Entries taken from a collection:
----------
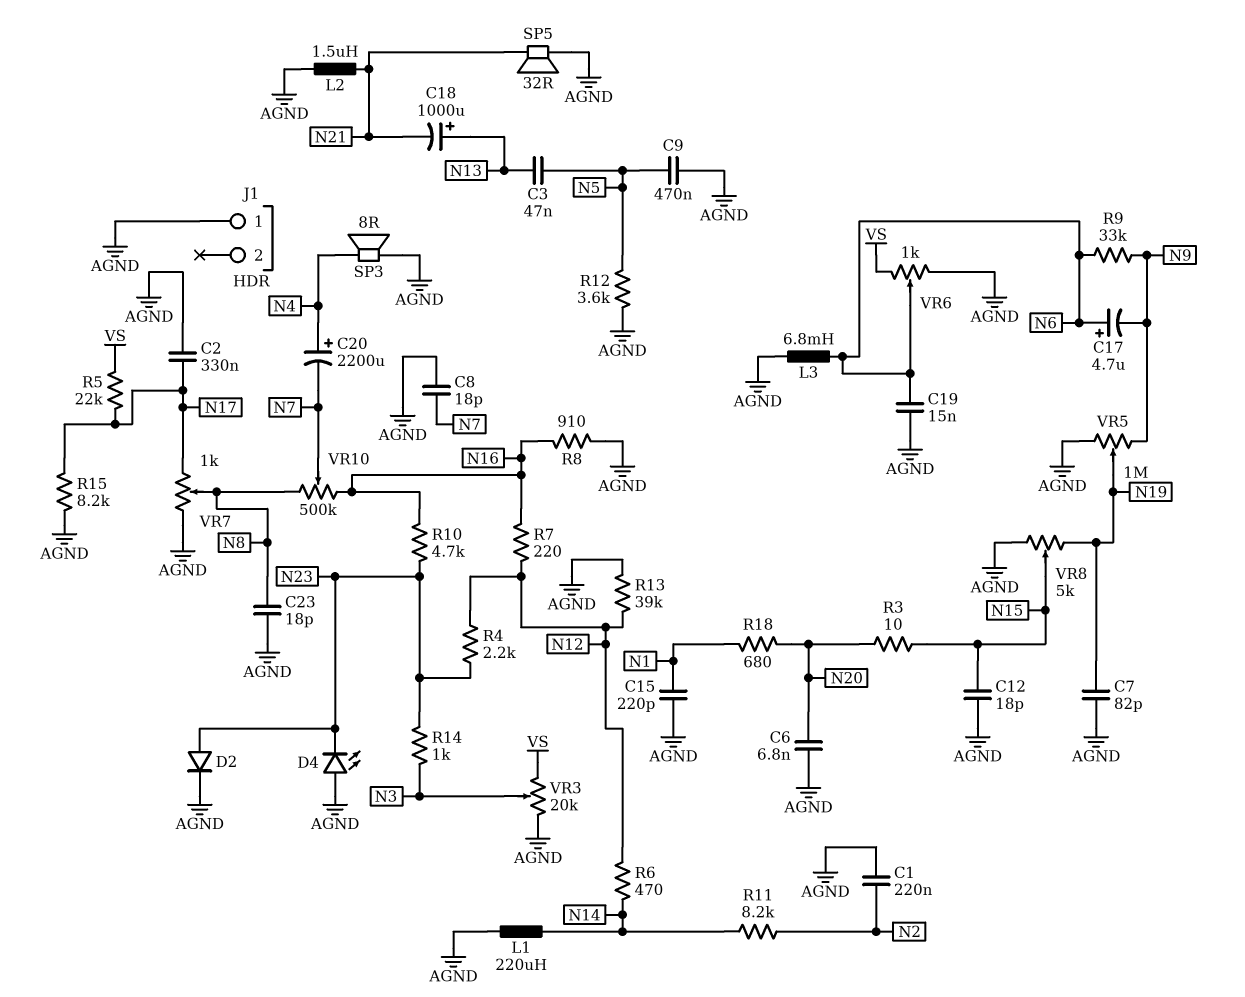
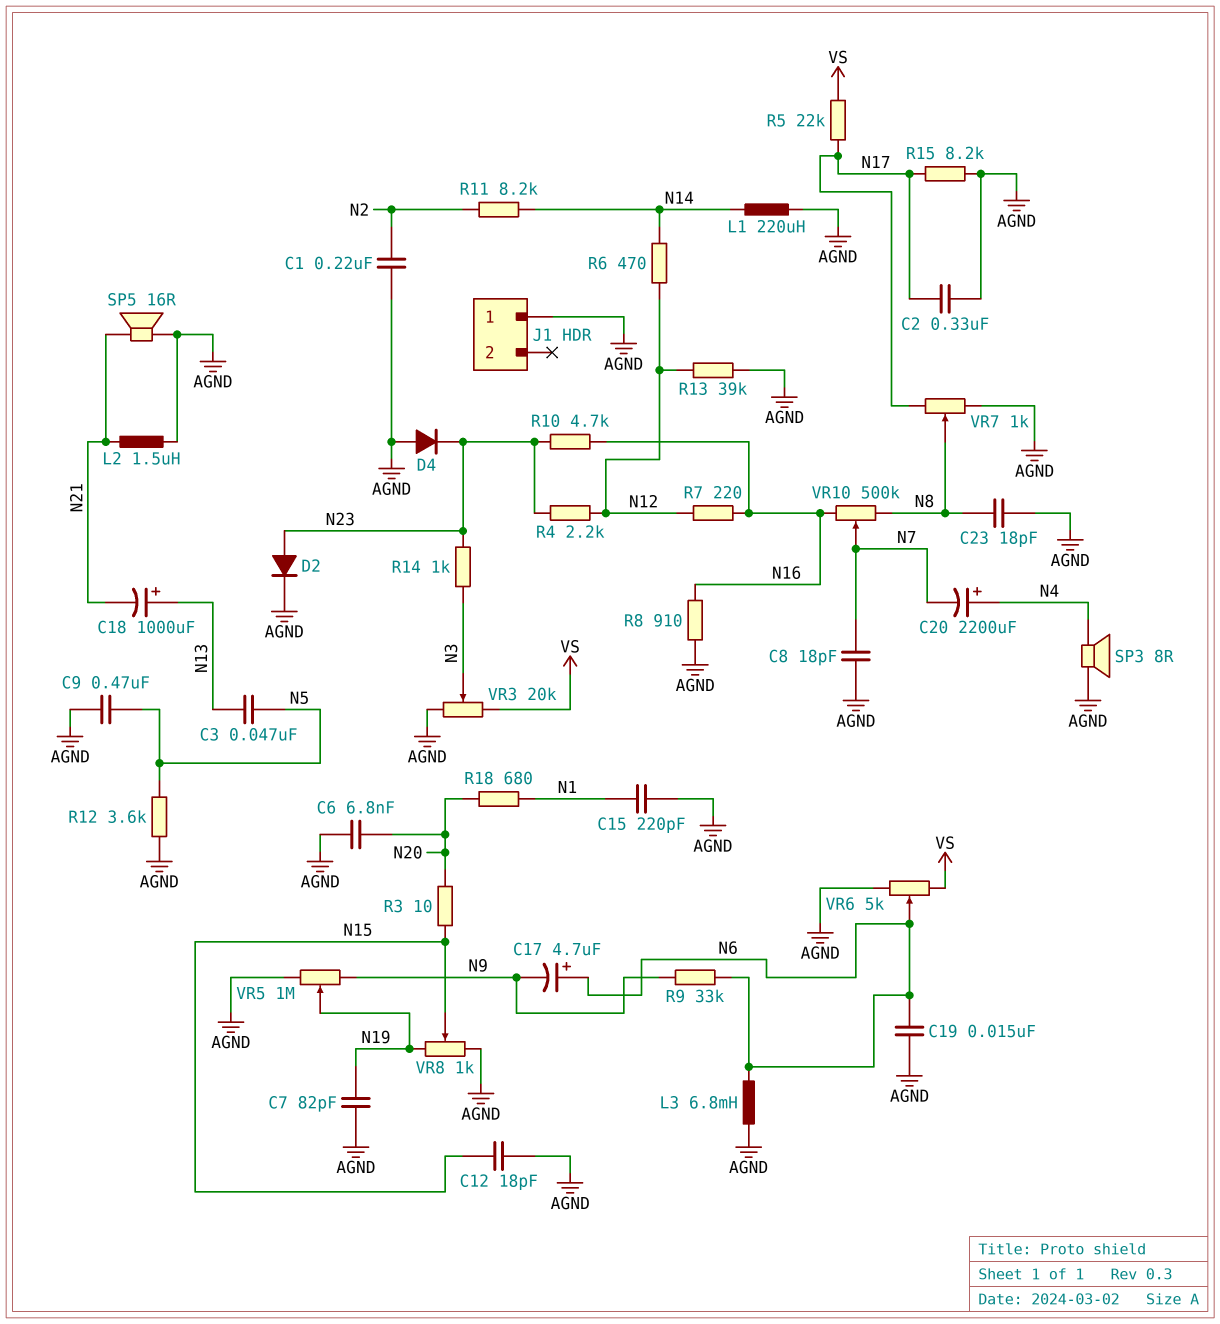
D4: LED (A AGND, K N23) -> diode (A AGND, K N23)
SP5: speaker 32R (AGND, N21) -> speaker 16R (AGND, N21)
VR6: 1k (AGND, VS, wiper N6) -> 5k (AGND, VS, wiper N6)
VR8: 5k (AGND, N19, wiper N15) -> 1k (AGND, N19, wiper N15)

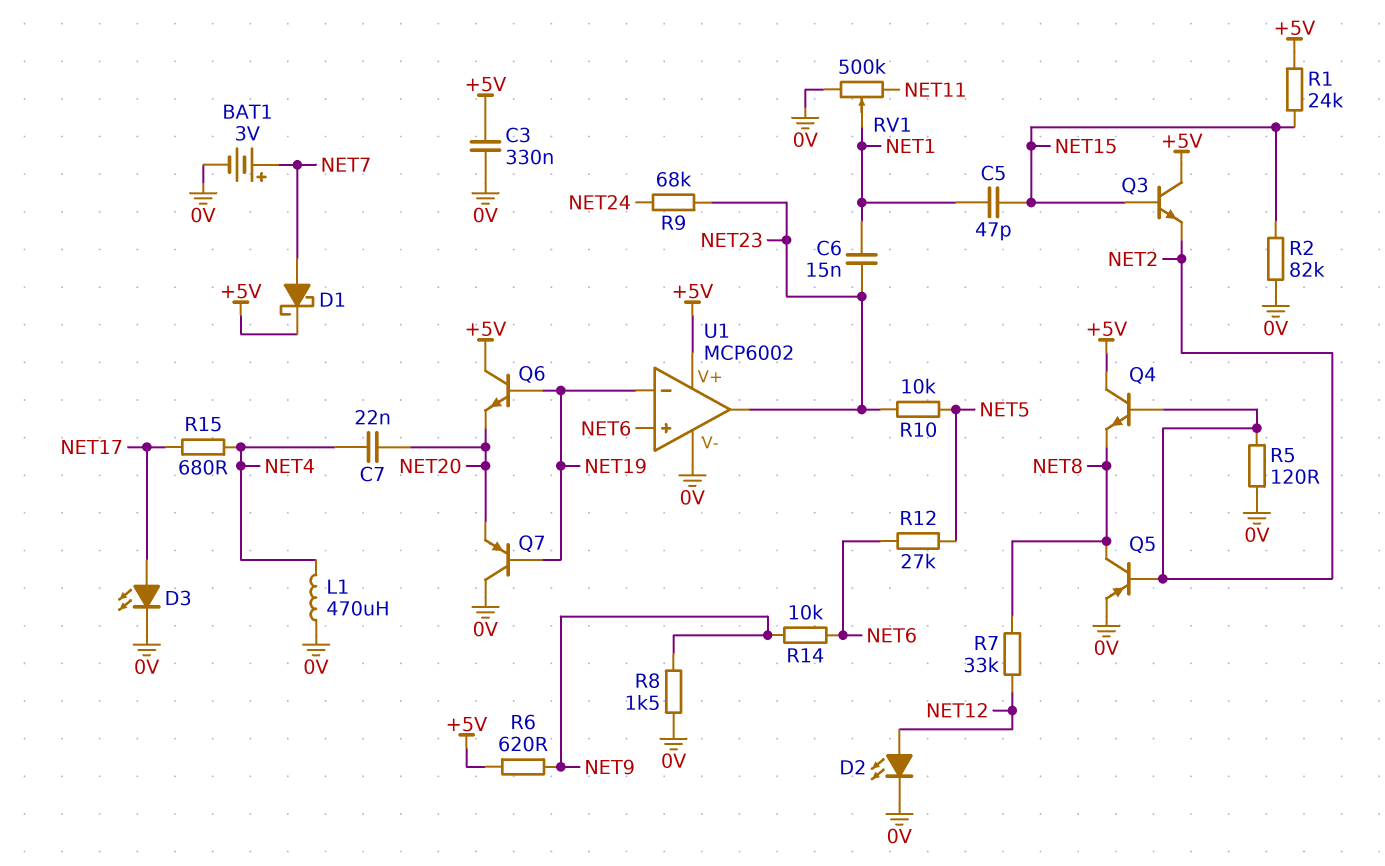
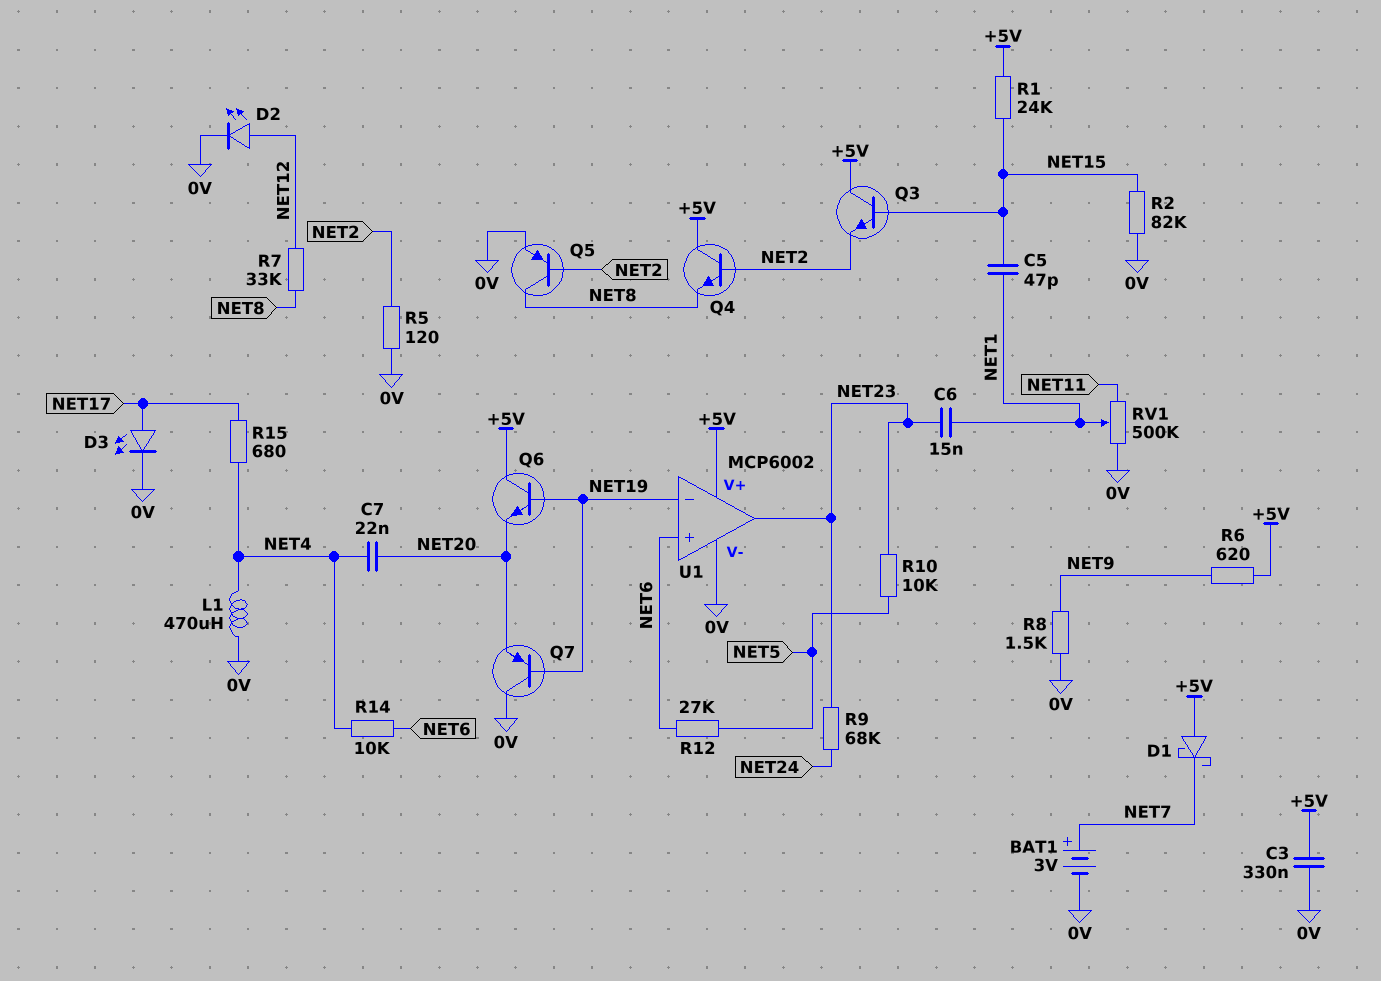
D1: schottky (A NET7, K +5V) -> schottky (A +5V, K NET7)
R14: 10k (NET6, NET9) -> 10k (NET4, NET6)

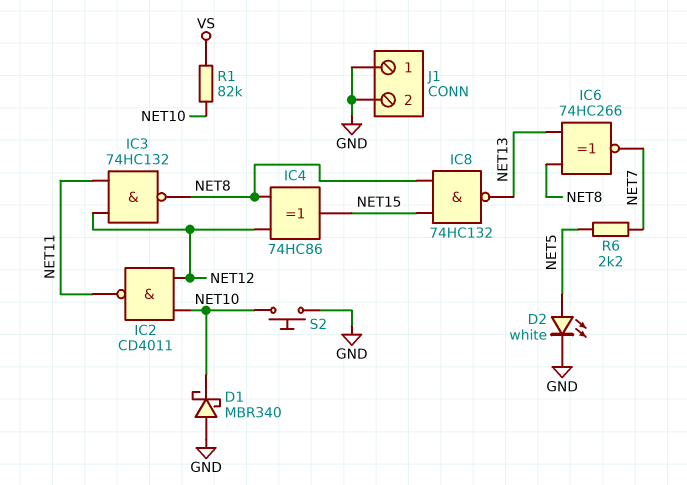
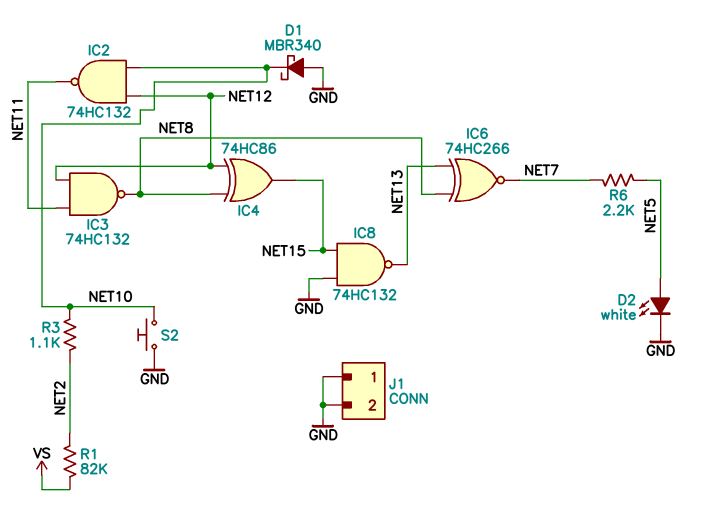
IC2: NAND CD4011 (in NET10, in NET12, out NET11) -> NAND 74HC132 (in NET10, in NET12, out NET11)
IC8: NAND 74HC132 (in NET8, in NET15, out NET13) -> NAND 74HC132 (in GND, in NET15, out NET13)
R1: 82k (NET10, VS) -> 82k (NET2, VS)
R3: none -> 1.1k (NET2, NET10)

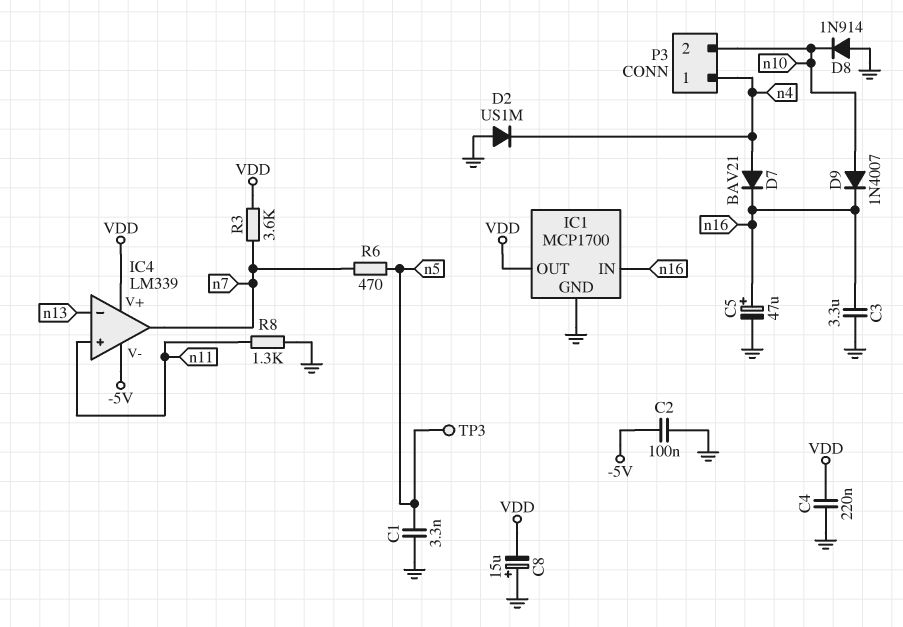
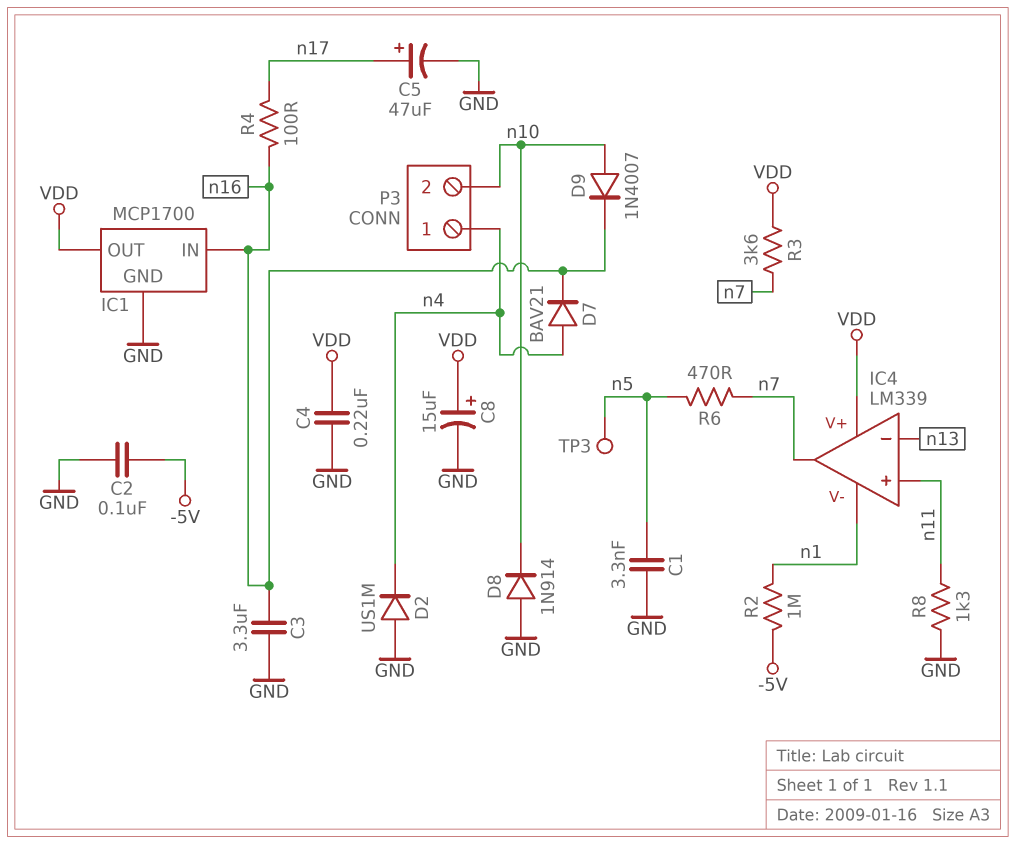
C5: 47uF (plus n16, minus GND) -> 47uF (plus n17, minus GND)
C8: 15uF (plus GND, minus VDD) -> 15uF (plus VDD, minus GND)
IC4 pin V-: -5V -> n1
R2: none -> 1M (-5V, n1)
R4: none -> 100 (n16, n17)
----------
▸ ACTIVITY:
Output every record verbatim, skipping images.

▸ YOUR SOLUTION:
D4: LED (A AGND, K N23) -> diode (A AGND, K N23)
SP5: speaker 32R (AGND, N21) -> speaker 16R (AGND, N21)
VR6: 1k (AGND, VS, wiper N6) -> 5k (AGND, VS, wiper N6)
VR8: 5k (AGND, N19, wiper N15) -> 1k (AGND, N19, wiper N15)

D1: schottky (A NET7, K +5V) -> schottky (A +5V, K NET7)
R14: 10k (NET6, NET9) -> 10k (NET4, NET6)

IC2: NAND CD4011 (in NET10, in NET12, out NET11) -> NAND 74HC132 (in NET10, in NET12, out NET11)
IC8: NAND 74HC132 (in NET8, in NET15, out NET13) -> NAND 74HC132 (in GND, in NET15, out NET13)
R1: 82k (NET10, VS) -> 82k (NET2, VS)
R3: none -> 1.1k (NET2, NET10)

C5: 47uF (plus n16, minus GND) -> 47uF (plus n17, minus GND)
C8: 15uF (plus GND, minus VDD) -> 15uF (plus VDD, minus GND)
IC4 pin V-: -5V -> n1
R2: none -> 1M (-5V, n1)
R4: none -> 100 (n16, n17)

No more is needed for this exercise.